(EXERCISE PROMPT):
For each line of the listing that includes the word "spinning", show the whole line.
▼
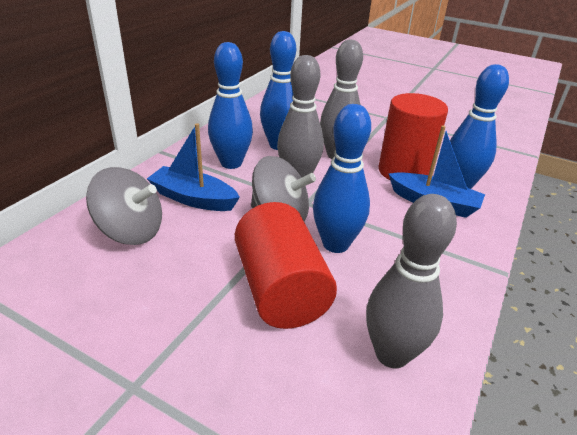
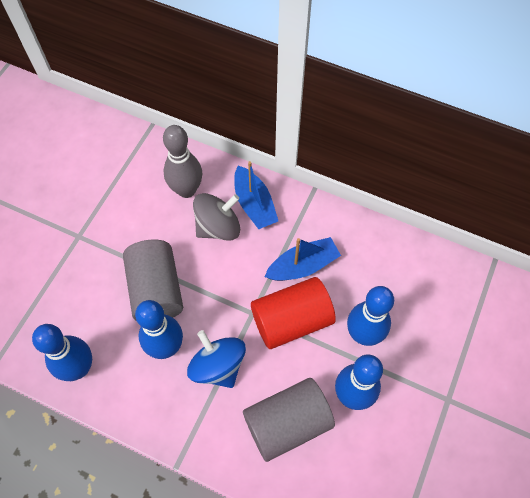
blue spinning top: 0 -> 1
grey bowling pin: 3 -> 1
grey cylinder: 0 -> 2
grey spinning top: 2 -> 1
red cylinder: 2 -> 1

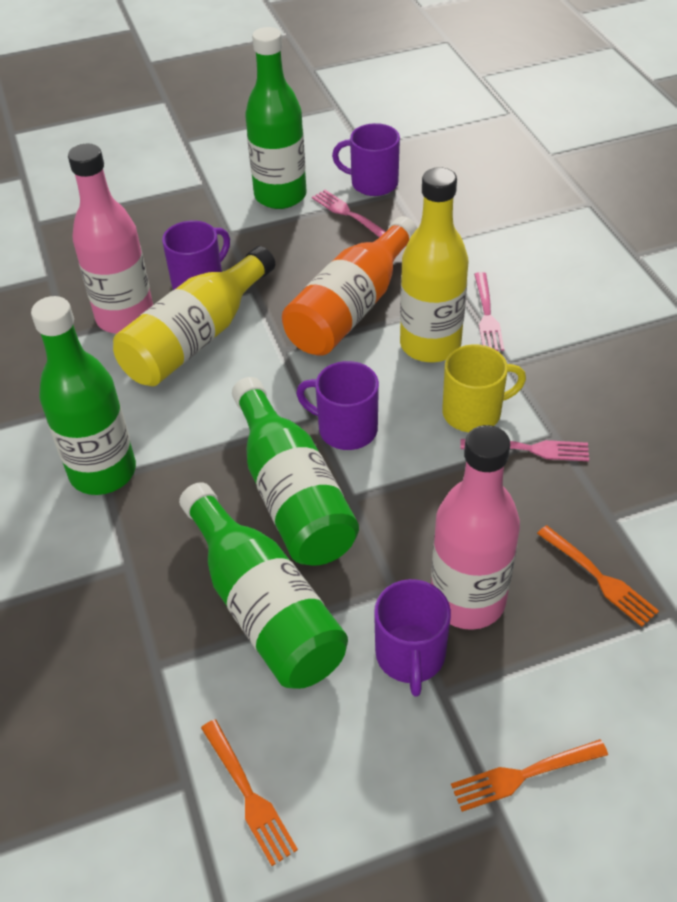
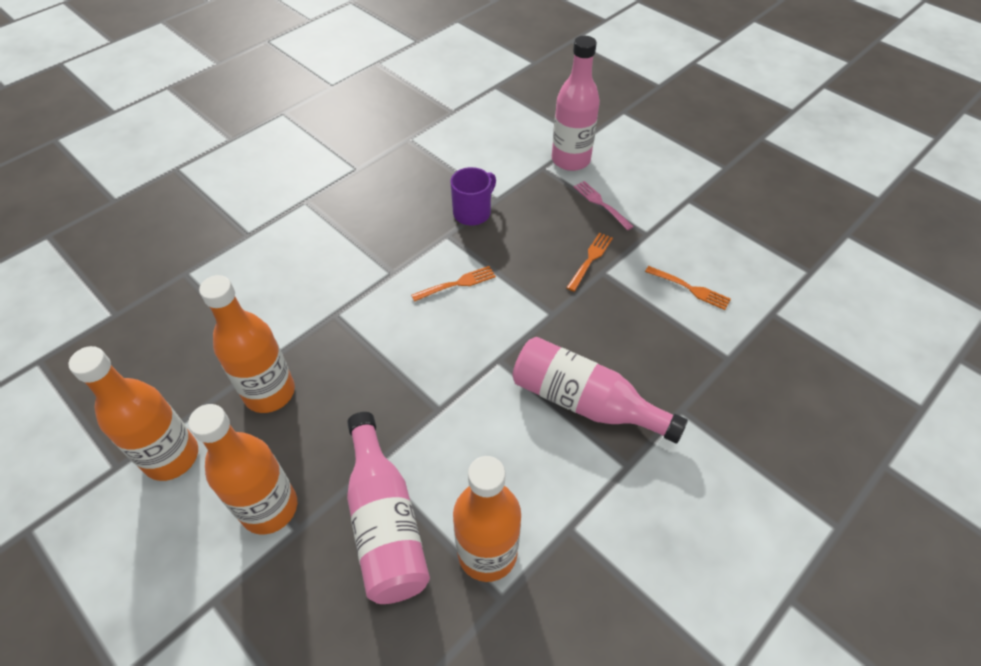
green bottle: 4 -> 0
orange bottle: 1 -> 4
pink bottle: 2 -> 3
pink fork: 3 -> 1
purple mug: 4 -> 1
yellow bottle: 2 -> 0
yellow mug: 1 -> 0

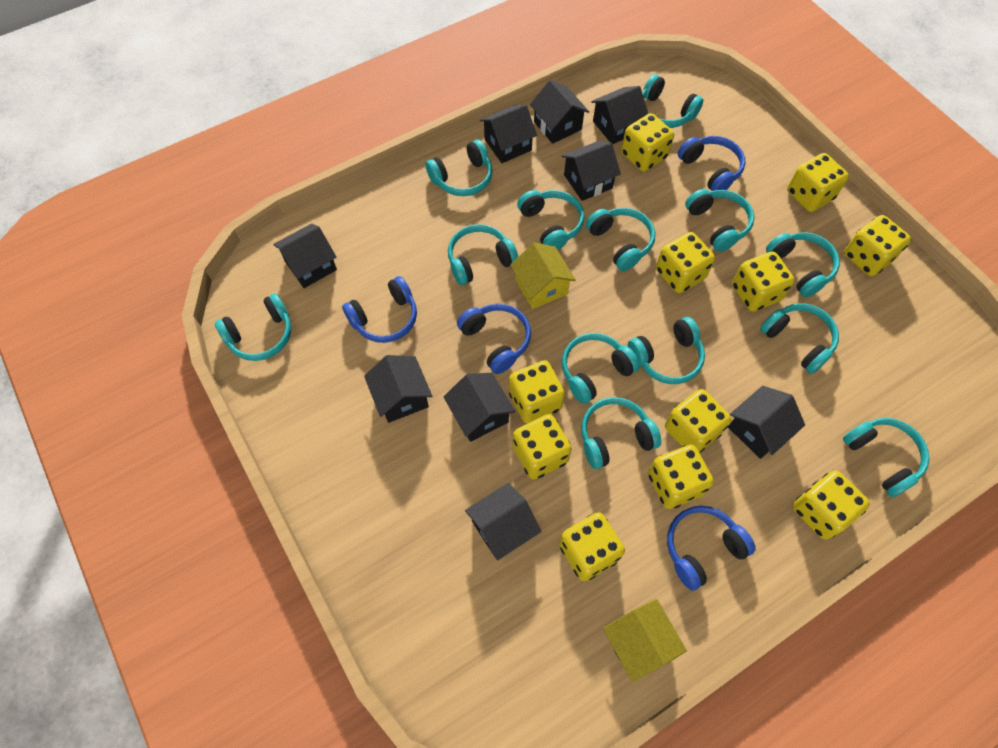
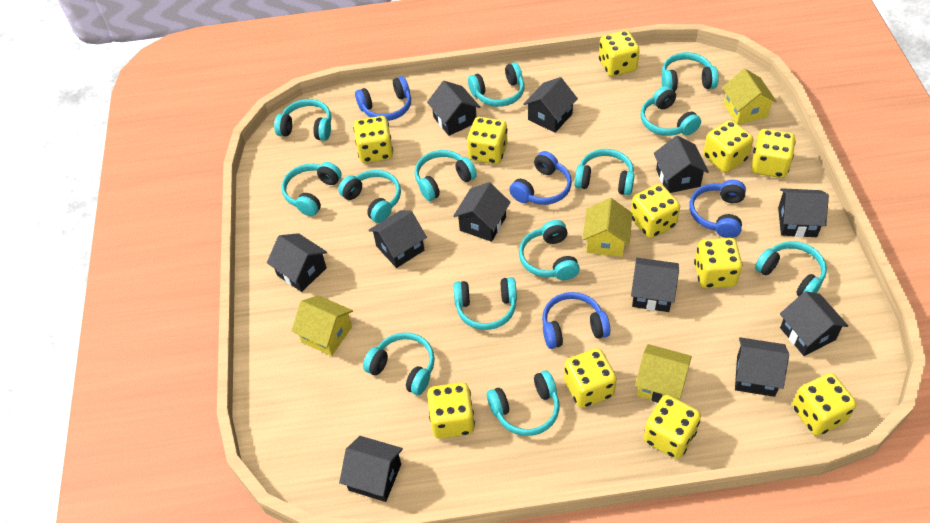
black house: 9 -> 11
yellow house: 2 -> 4

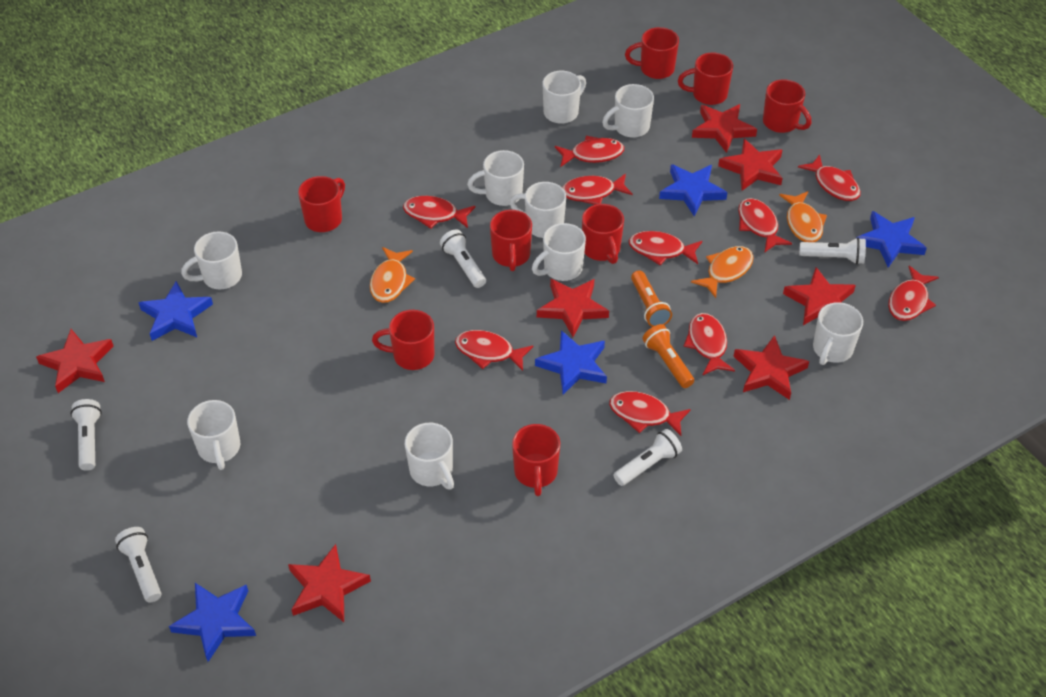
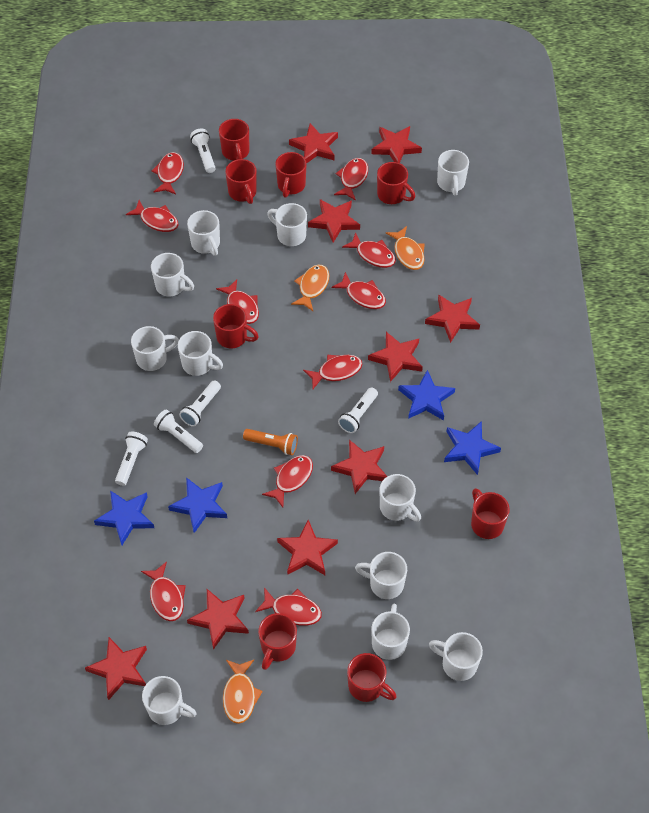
blue star: 5 -> 4
orange flashlight: 2 -> 1
red star: 7 -> 9
white mug: 9 -> 11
▲
(ANSWER TO THIS TASK):
blue spinning top: 0 -> 1
grey spinning top: 2 -> 1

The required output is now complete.